Recorded information ->
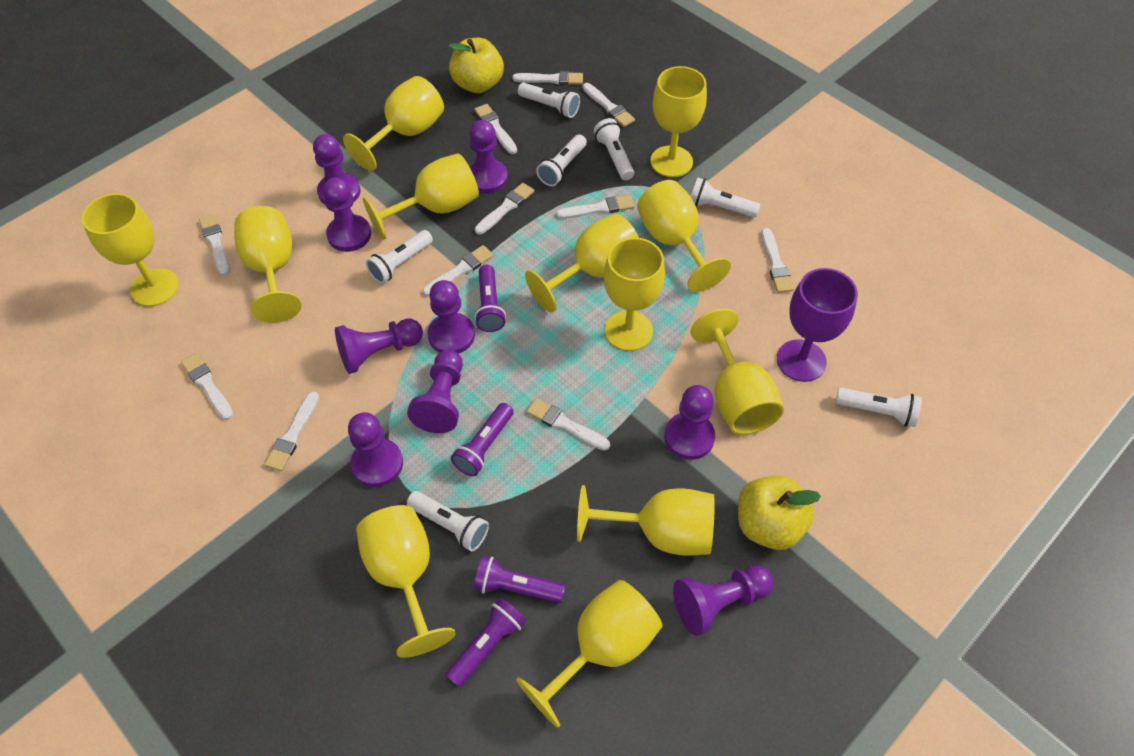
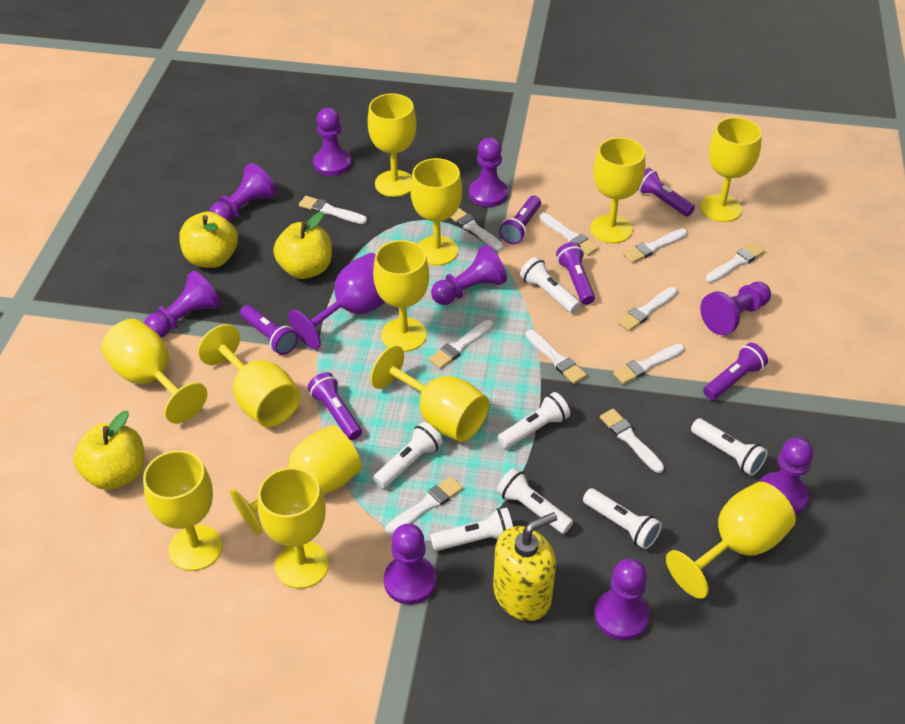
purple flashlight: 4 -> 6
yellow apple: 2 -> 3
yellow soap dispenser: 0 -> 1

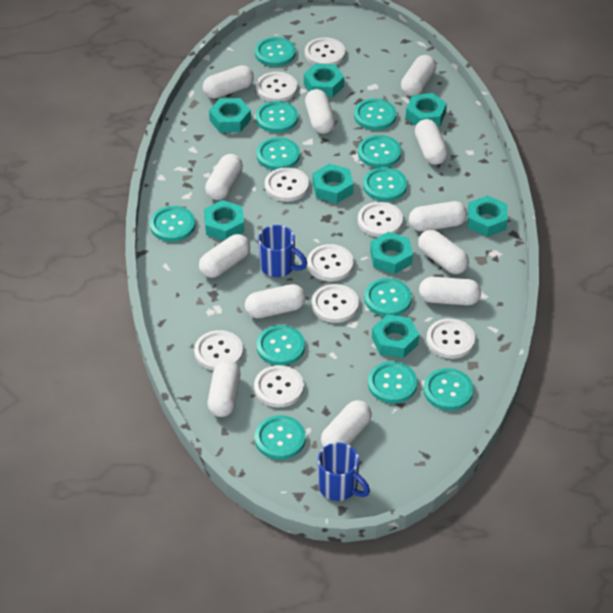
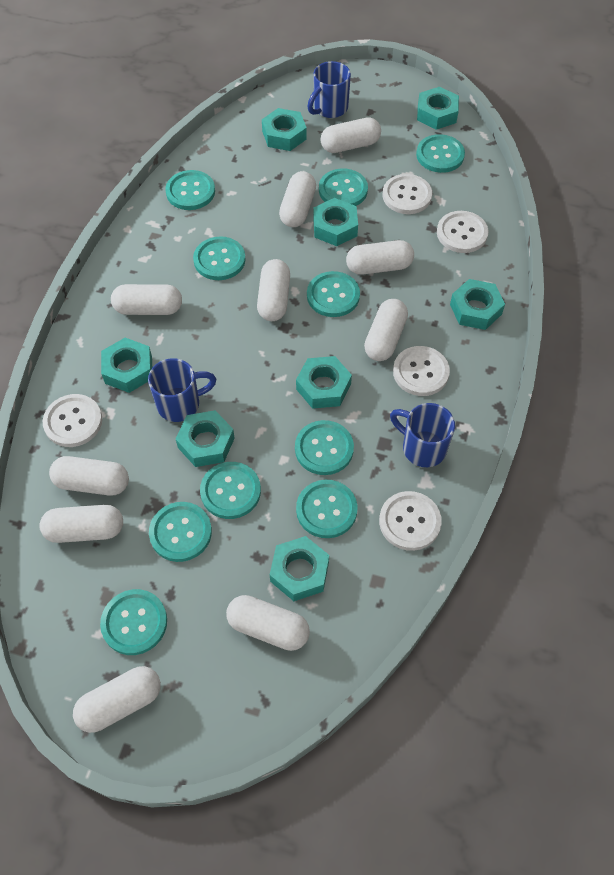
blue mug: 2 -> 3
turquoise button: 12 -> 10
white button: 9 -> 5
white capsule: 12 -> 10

Assignment -> Output a faithful copy of the data, with each picture left out.

Task output ->
purple flashlight: 4 -> 6
yellow apple: 2 -> 3
yellow soap dispenser: 0 -> 1

blue mug: 2 -> 3
turquoise button: 12 -> 10
white button: 9 -> 5
white capsule: 12 -> 10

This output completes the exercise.